Task goal:
Reproduce the entries that follow precisely, setting aside any images.

(Working data Opens)

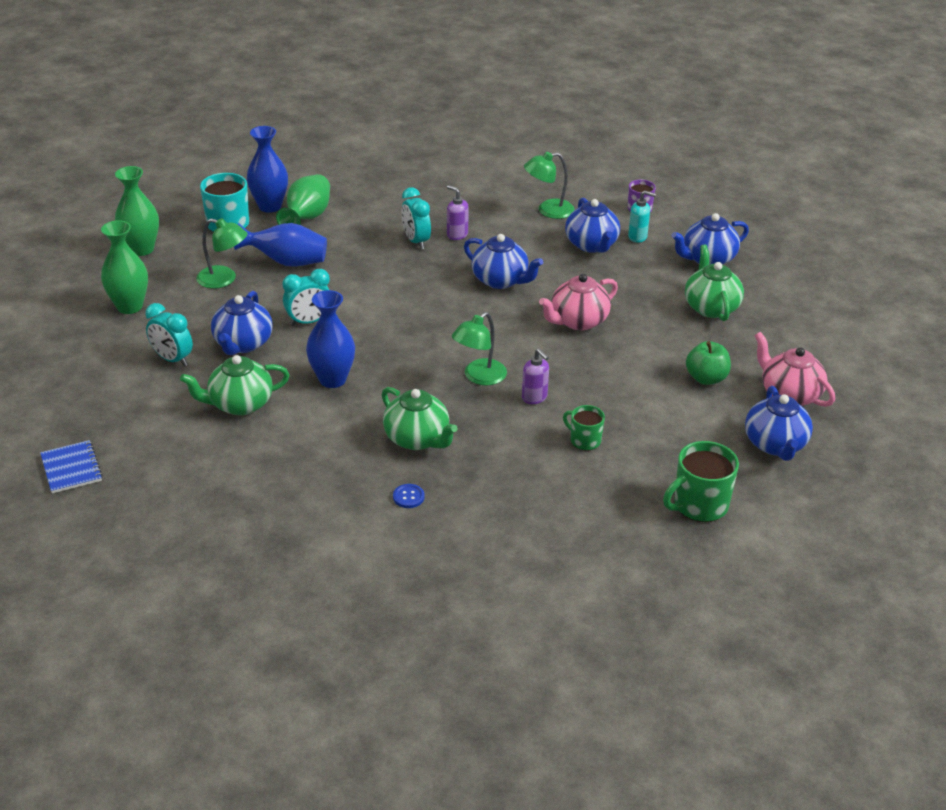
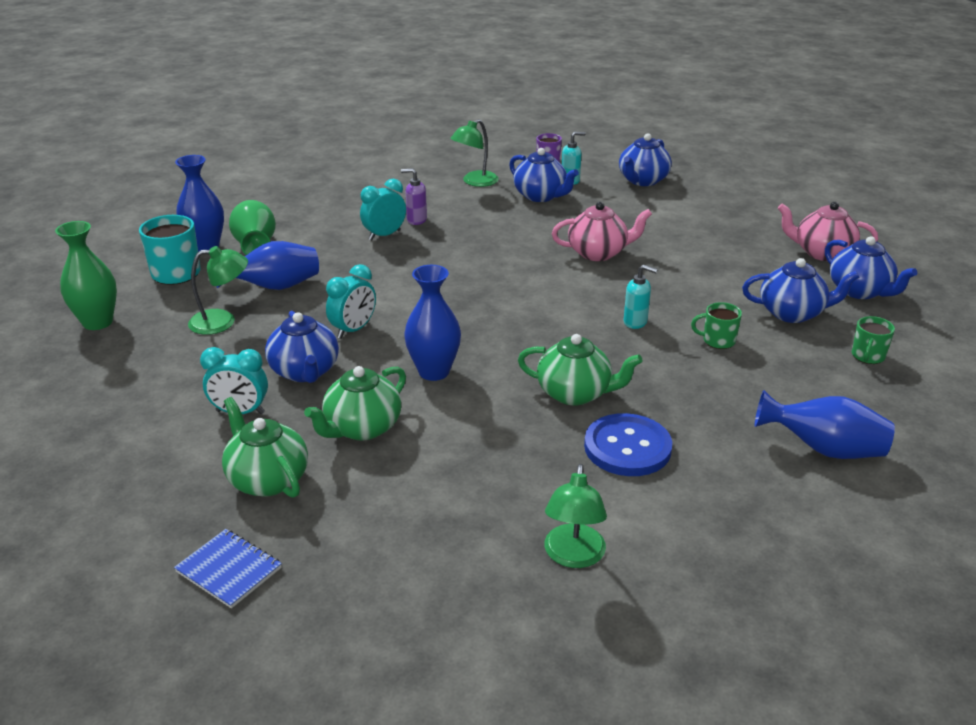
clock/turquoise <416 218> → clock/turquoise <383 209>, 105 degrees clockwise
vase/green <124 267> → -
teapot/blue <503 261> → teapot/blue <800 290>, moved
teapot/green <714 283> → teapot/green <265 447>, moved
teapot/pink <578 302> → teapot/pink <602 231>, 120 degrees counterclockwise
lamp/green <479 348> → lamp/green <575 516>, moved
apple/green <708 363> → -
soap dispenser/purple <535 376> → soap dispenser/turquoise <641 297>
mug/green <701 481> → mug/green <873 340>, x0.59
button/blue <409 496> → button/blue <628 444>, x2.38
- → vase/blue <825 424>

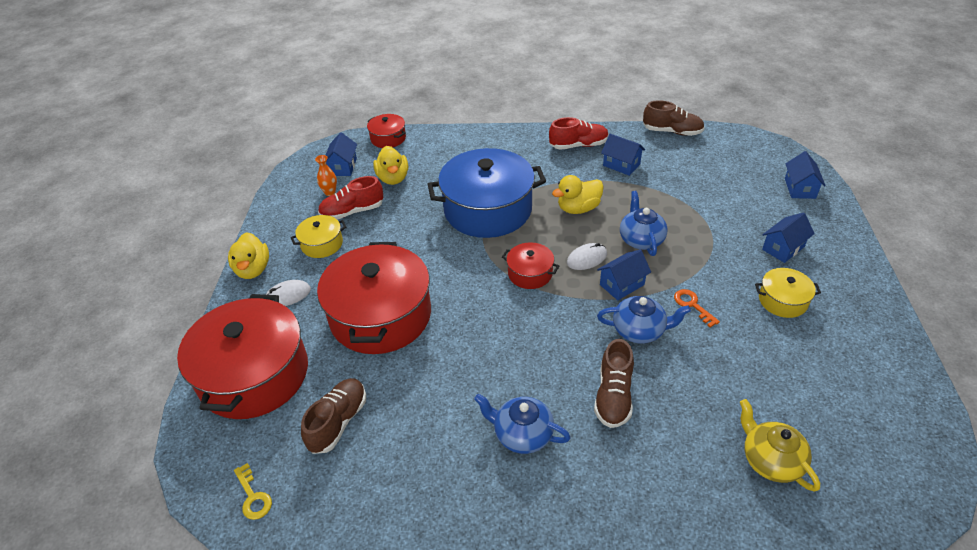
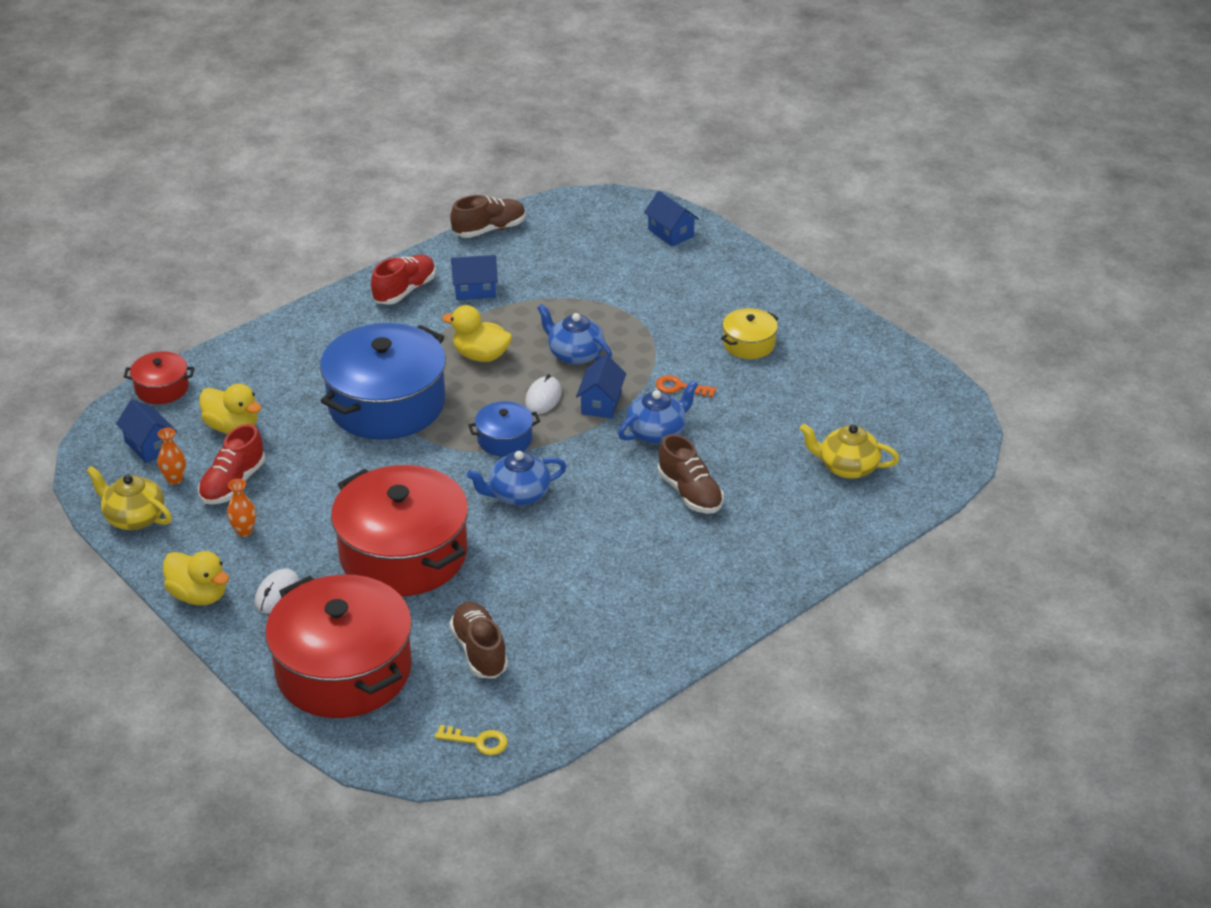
duck/yellow <578 194> → duck/yellow <477 333>, 90 degrees clockwise
house/blue <788 237> → -
pot/yellow <318 236> → vase/orange <241 508>
pot/red <530 265> → pot/blue <504 428>
teapot/blue <522 424> → teapot/blue <517 478>, moved
- → teapot/yellow <129 498>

(Working data Closes)

Reply:
clock/turquoise <416 218> → clock/turquoise <383 209>, 105 degrees clockwise
vase/green <124 267> → -
teapot/blue <503 261> → teapot/blue <800 290>, moved
teapot/green <714 283> → teapot/green <265 447>, moved
teapot/pink <578 302> → teapot/pink <602 231>, 120 degrees counterclockwise
lamp/green <479 348> → lamp/green <575 516>, moved
apple/green <708 363> → -
soap dispenser/purple <535 376> → soap dispenser/turquoise <641 297>
mug/green <701 481> → mug/green <873 340>, x0.59
button/blue <409 496> → button/blue <628 444>, x2.38
- → vase/blue <825 424>

duck/yellow <578 194> → duck/yellow <477 333>, 90 degrees clockwise
house/blue <788 237> → -
pot/yellow <318 236> → vase/orange <241 508>
pot/red <530 265> → pot/blue <504 428>
teapot/blue <522 424> → teapot/blue <517 478>, moved
- → teapot/yellow <129 498>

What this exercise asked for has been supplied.